┌──

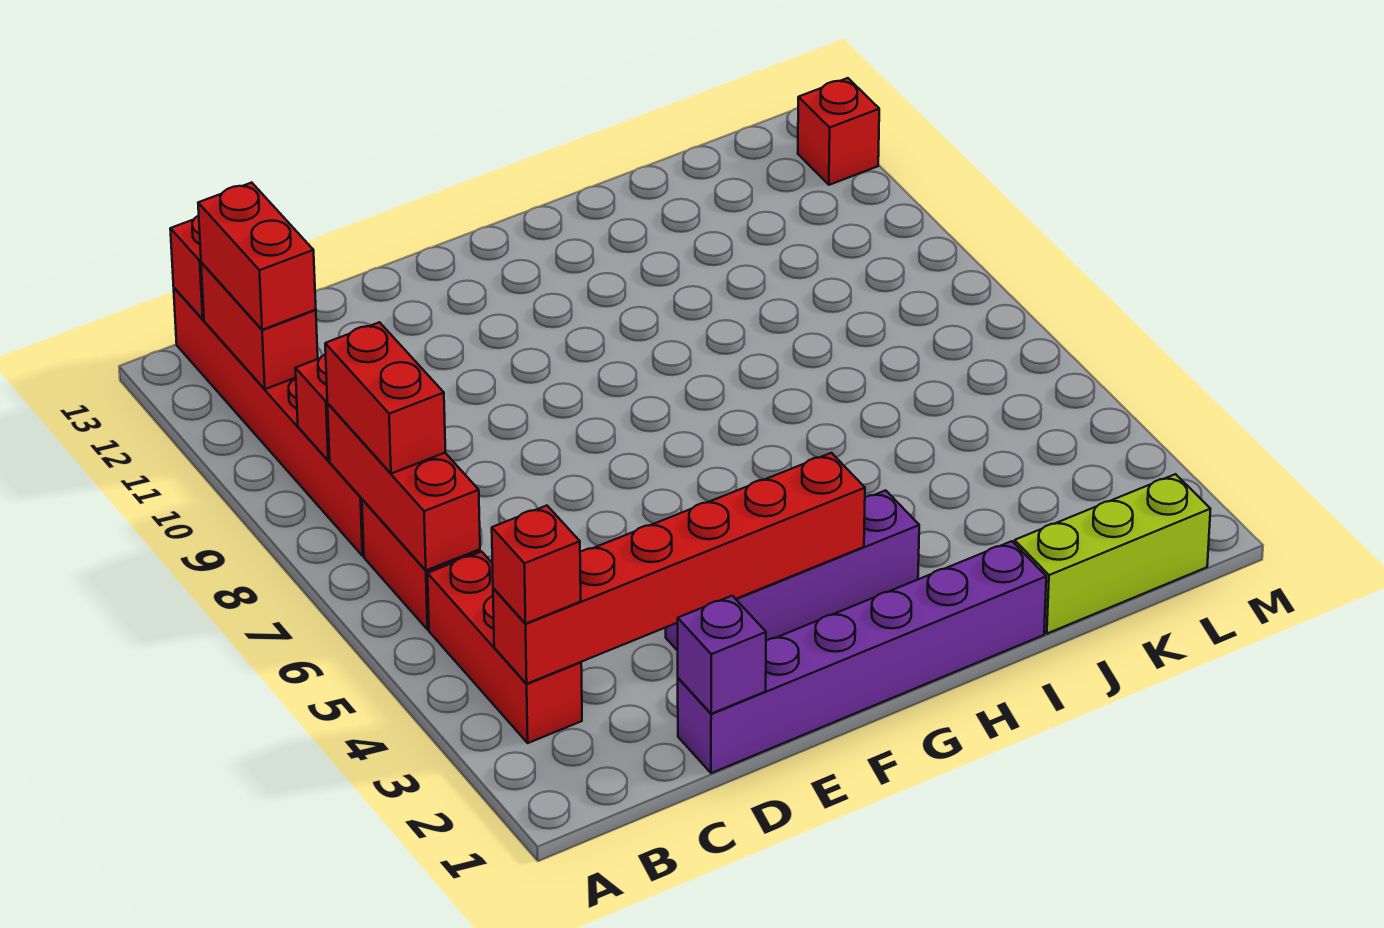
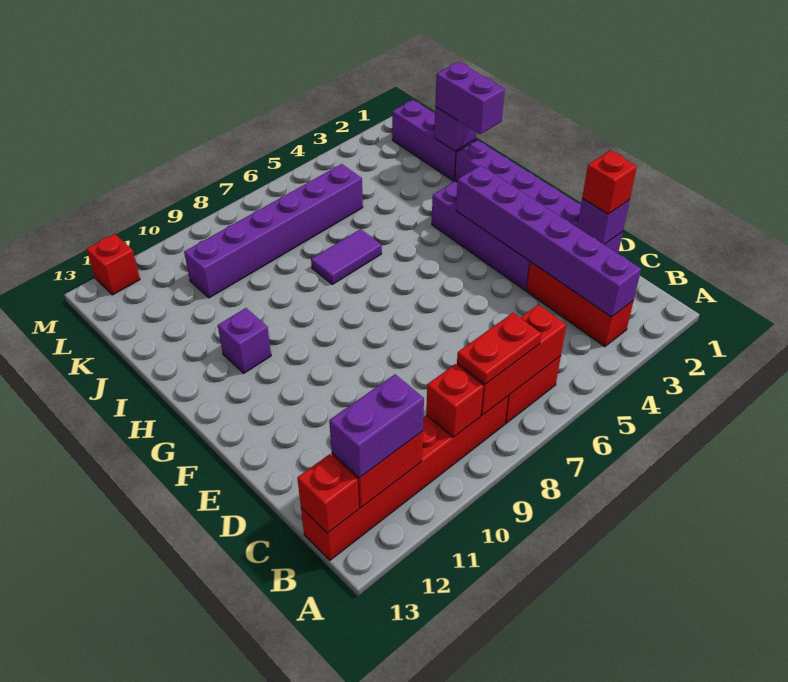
red brick B3:B5 level 1 -> red brick B3:D3 level 1
red brick B3:G3 level 2 -> purple brick B3:G3 level 2
red brick B3 level 3 -> red brick D1 level 3
red brick B7:B8 level 3 -> red plate B7:B8 level 3
red brick B11:B12 level 3 -> purple brick B11:B12 level 3
none -> purple brick H11 level 1
none -> purple brick I1:J1 level 3
none -> purple tile I6:I7 level 1
lime brick J1:L1 level 1 -> purple brick J1:L1 level 1
none -> purple brick J1 level 2
none -> purple brick K5:K10 level 1

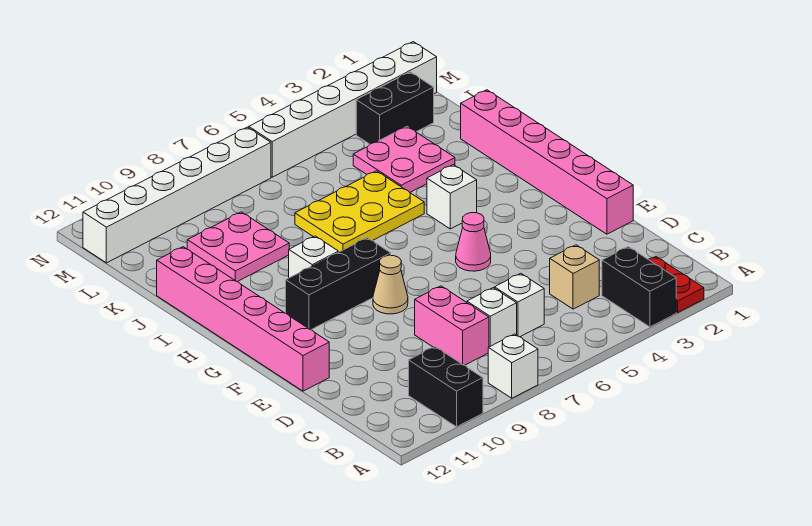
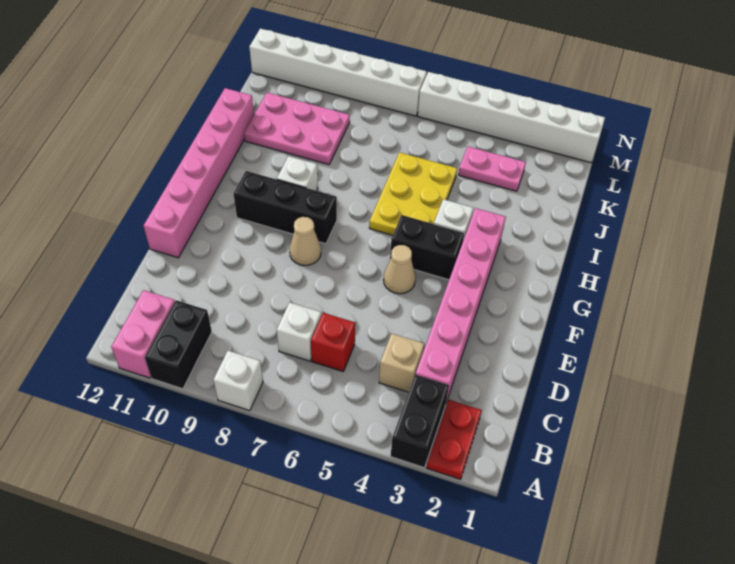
white brick C6 level 1 -> red brick C6 level 1
pink brick C8:D8 level 1 -> pink brick A11:B11 level 1
pink brick E1:J1 level 1 -> pink brick C3:H3 level 1
pink cone F5 level 1 -> tan cone F5 level 1
yellow plate I5:J7 level 1 -> yellow plate H5:J6 level 1
pink plate J3:K4 level 1 -> pink plate K3:K4 level 1
pink plate J9:K10 level 1 -> pink plate J9:K11 level 1
black brick L2:L3 level 1 -> black brick G4:G5 level 1

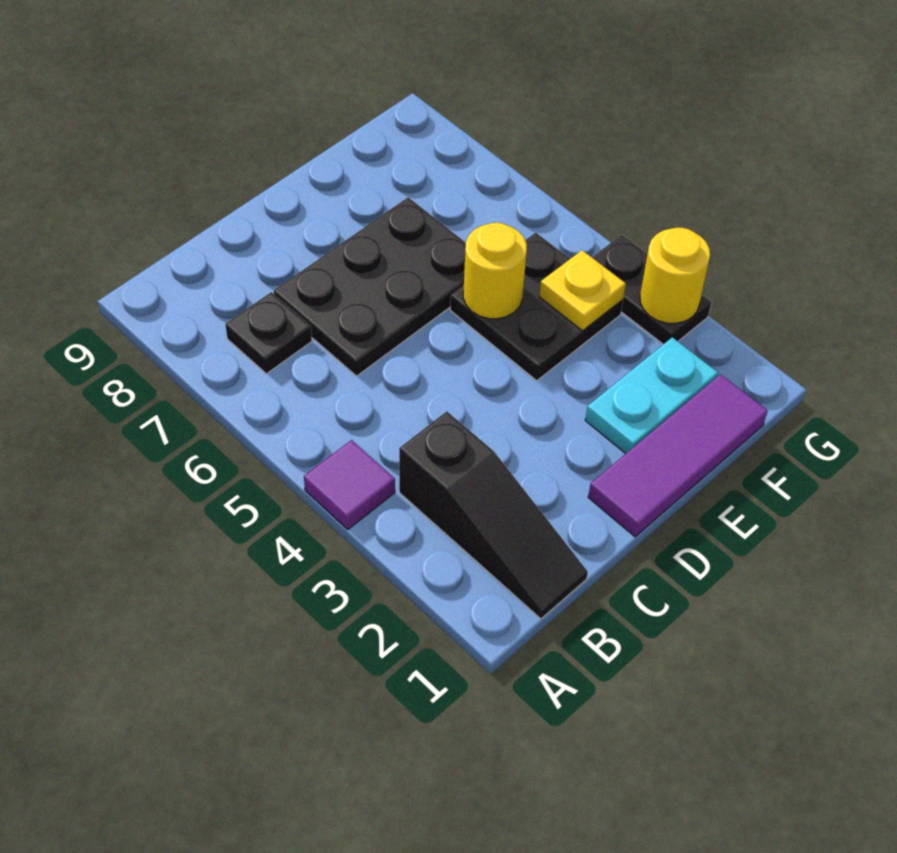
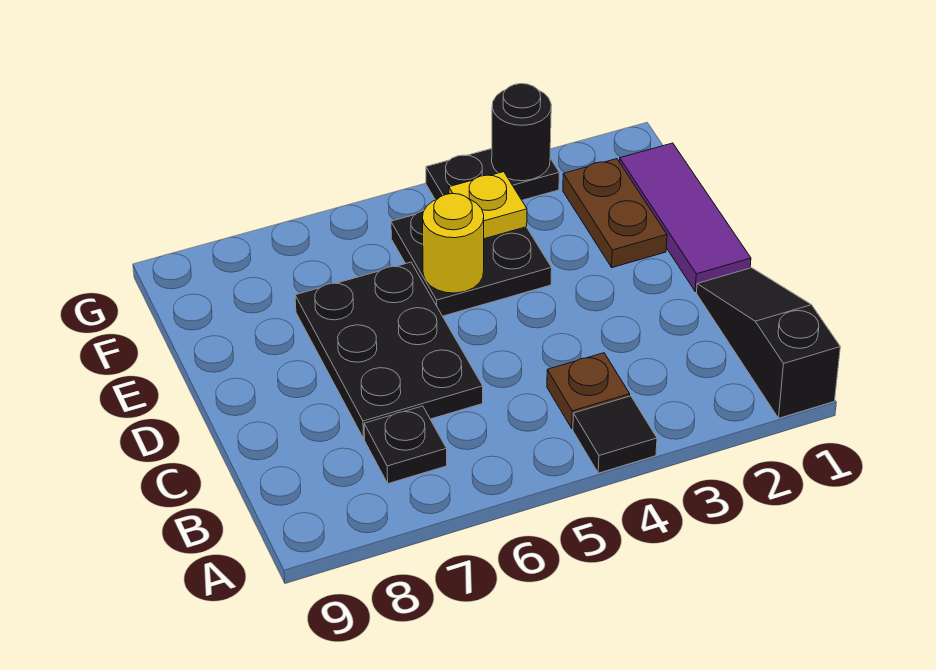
purple tile A4 level 1 -> black tile A4 level 1
black slope B1:B3 level 1 top 3 -> black slope A1:C1 level 1 top A
none -> brown plate B4 level 1
cyan plate E2:F2 level 1 -> brown plate E2:F2 level 1
yellow round brick G3 level 2 -> black round brick G3 level 2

└──

§ What you need to do
All of the data above should be quoted exactly, except for the pictures.

§ Worked solution
red brick B3:B5 level 1 -> red brick B3:D3 level 1
red brick B3:G3 level 2 -> purple brick B3:G3 level 2
red brick B3 level 3 -> red brick D1 level 3
red brick B7:B8 level 3 -> red plate B7:B8 level 3
red brick B11:B12 level 3 -> purple brick B11:B12 level 3
none -> purple brick H11 level 1
none -> purple brick I1:J1 level 3
none -> purple tile I6:I7 level 1
lime brick J1:L1 level 1 -> purple brick J1:L1 level 1
none -> purple brick J1 level 2
none -> purple brick K5:K10 level 1

white brick C6 level 1 -> red brick C6 level 1
pink brick C8:D8 level 1 -> pink brick A11:B11 level 1
pink brick E1:J1 level 1 -> pink brick C3:H3 level 1
pink cone F5 level 1 -> tan cone F5 level 1
yellow plate I5:J7 level 1 -> yellow plate H5:J6 level 1
pink plate J3:K4 level 1 -> pink plate K3:K4 level 1
pink plate J9:K10 level 1 -> pink plate J9:K11 level 1
black brick L2:L3 level 1 -> black brick G4:G5 level 1

purple tile A4 level 1 -> black tile A4 level 1
black slope B1:B3 level 1 top 3 -> black slope A1:C1 level 1 top A
none -> brown plate B4 level 1
cyan plate E2:F2 level 1 -> brown plate E2:F2 level 1
yellow round brick G3 level 2 -> black round brick G3 level 2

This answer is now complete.